(Data items)
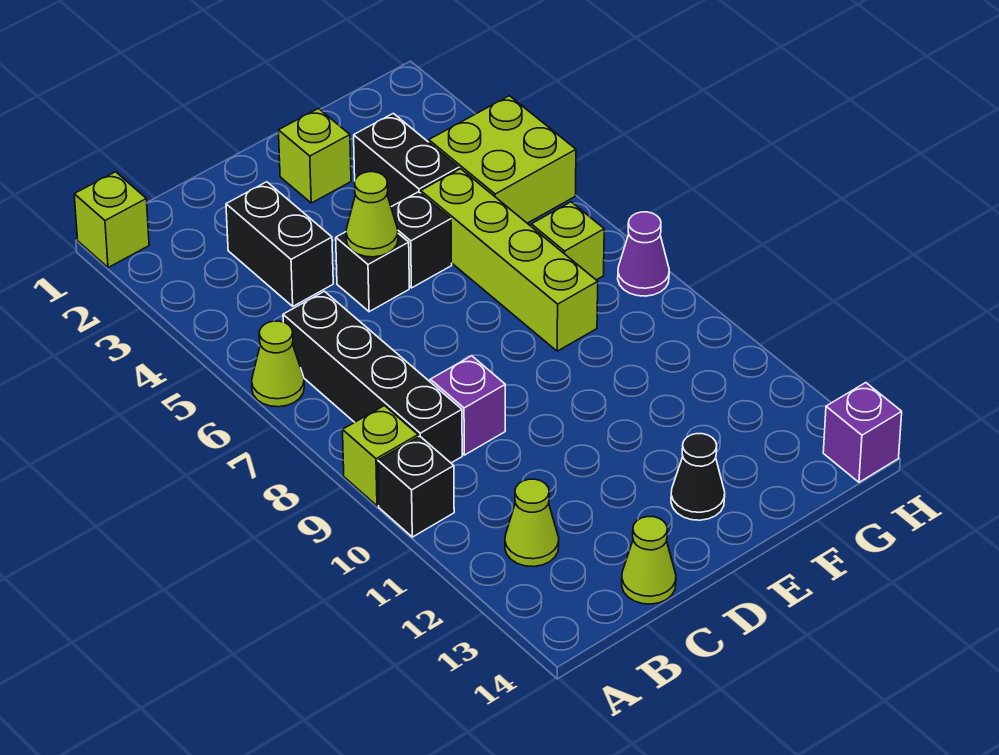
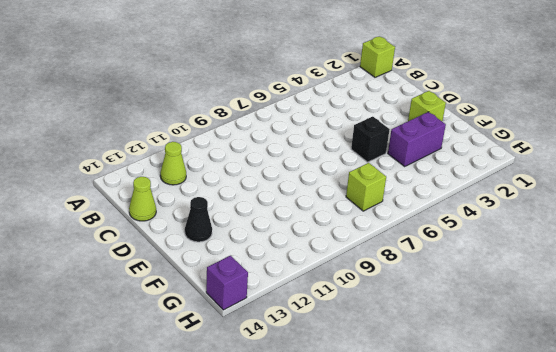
purple brick F3:F4 level 1 -> black brick F3:F4 level 1
none -> lime cone A6 level 1
none -> lime brick A9 level 1
none -> black brick A10 level 1

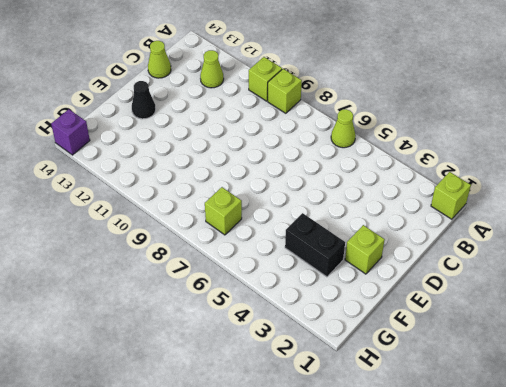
lime brick A10 level 1 -> black brick A10 level 1
none -> black brick B6:B9 level 1
none -> black brick C3:C4 level 1
none -> purple brick C9 level 1

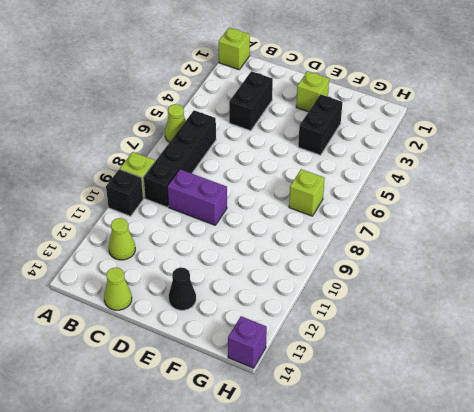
purple brick C9:D9 level 1 -> purple brick C9 level 1
none -> black brick D5 level 1
none -> black brick E5 level 1
none -> lime brick F5:F8 level 1

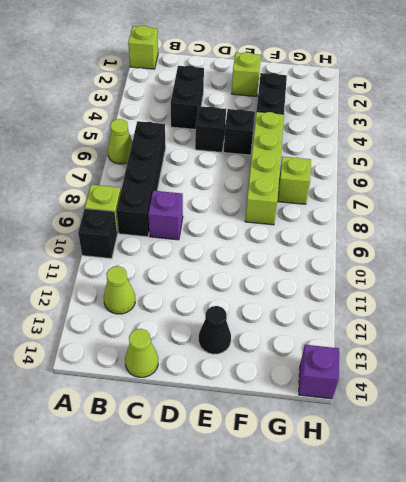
none -> lime brick G4:H5 level 1
none -> purple cone H8 level 1
none -> lime cone D5 level 2

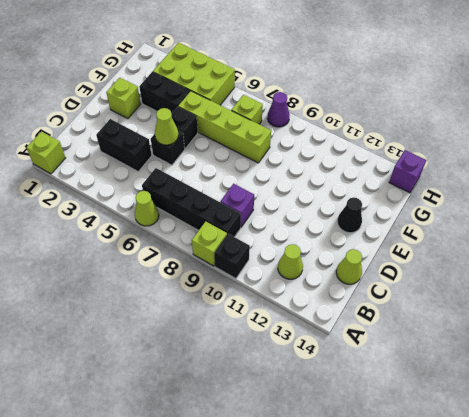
lime brick G3:H5 level 1 -> lime brick G4:H5 level 1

DIRECTIONS FOR THIS TASK
When you repeat the lines above, keep them exact and leave out each image they contain.

ANSWER SPACE
purple brick F3:F4 level 1 -> black brick F3:F4 level 1
none -> lime cone A6 level 1
none -> lime brick A9 level 1
none -> black brick A10 level 1

lime brick A10 level 1 -> black brick A10 level 1
none -> black brick B6:B9 level 1
none -> black brick C3:C4 level 1
none -> purple brick C9 level 1

purple brick C9:D9 level 1 -> purple brick C9 level 1
none -> black brick D5 level 1
none -> black brick E5 level 1
none -> lime brick F5:F8 level 1

none -> lime brick G4:H5 level 1
none -> purple cone H8 level 1
none -> lime cone D5 level 2

lime brick G3:H5 level 1 -> lime brick G4:H5 level 1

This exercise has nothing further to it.